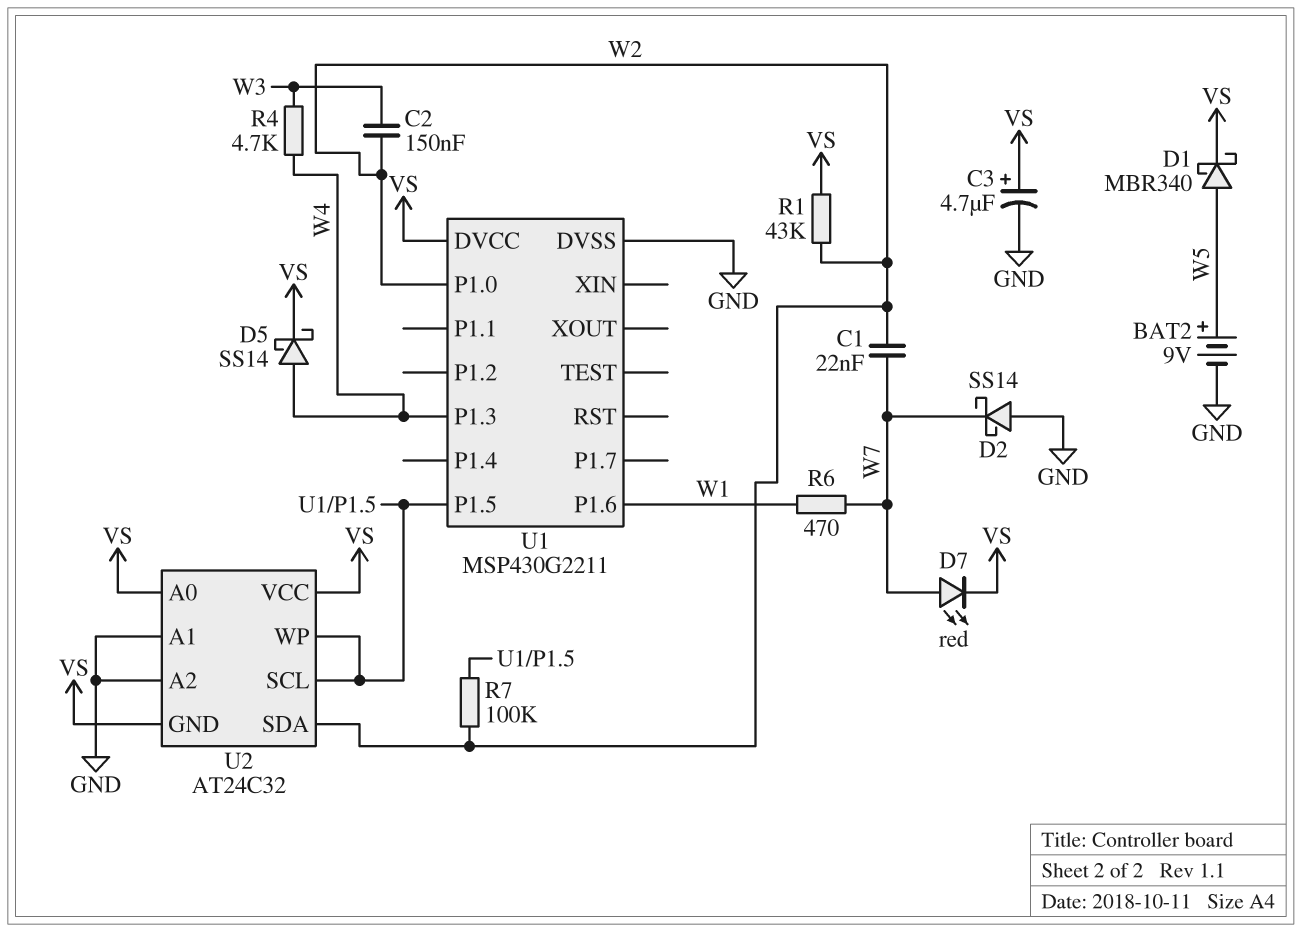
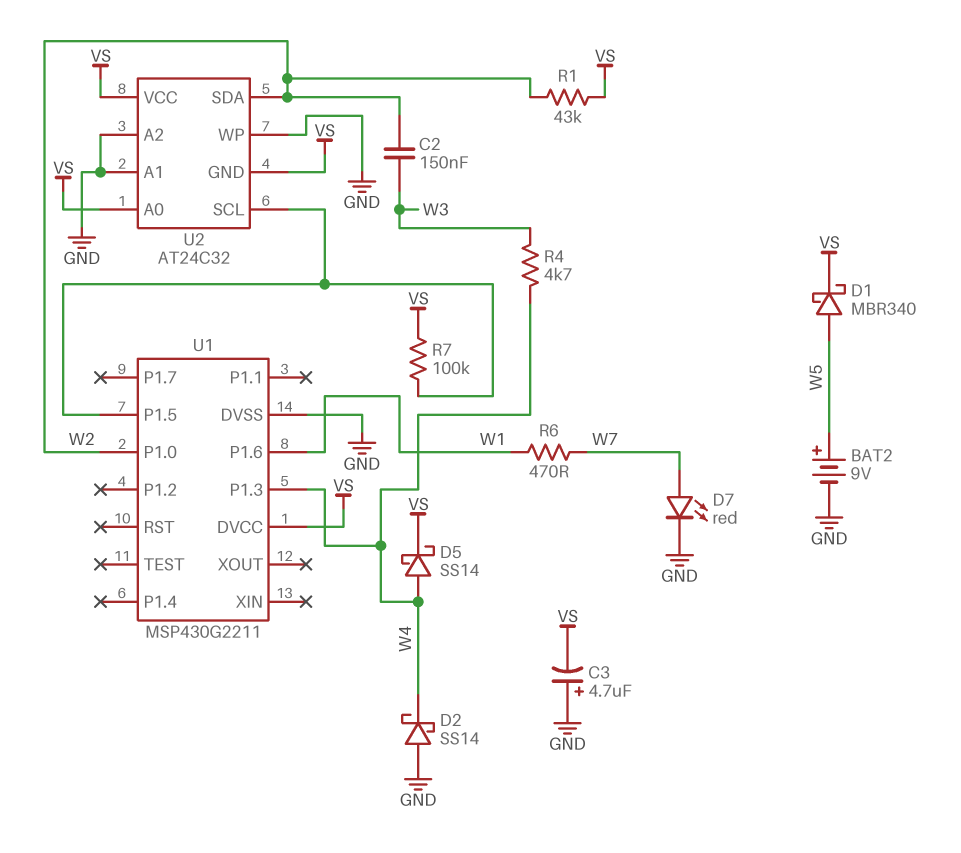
C1: 22nF (W2, W7) -> none
C3: 4.7uF (plus VS, minus GND) -> 4.7uF (plus GND, minus VS)
D2: schottky SS14 (A GND, K W7) -> schottky SS14 (A GND, K W4)
D7: LED red (A W7, K VS) -> LED red (A W7, K GND)
R7: 100k (U1/P1.5, W2) -> 100k (U1/P1.5, VS)
U2 pin WP: U1/P1.5 -> GND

────────────────────────────────────────

Your instructions → The records above, minus their pictures, are to be returned verbatim.

Task output →
C1: 22nF (W2, W7) -> none
C3: 4.7uF (plus VS, minus GND) -> 4.7uF (plus GND, minus VS)
D2: schottky SS14 (A GND, K W7) -> schottky SS14 (A GND, K W4)
D7: LED red (A W7, K VS) -> LED red (A W7, K GND)
R7: 100k (U1/P1.5, W2) -> 100k (U1/P1.5, VS)
U2 pin WP: U1/P1.5 -> GND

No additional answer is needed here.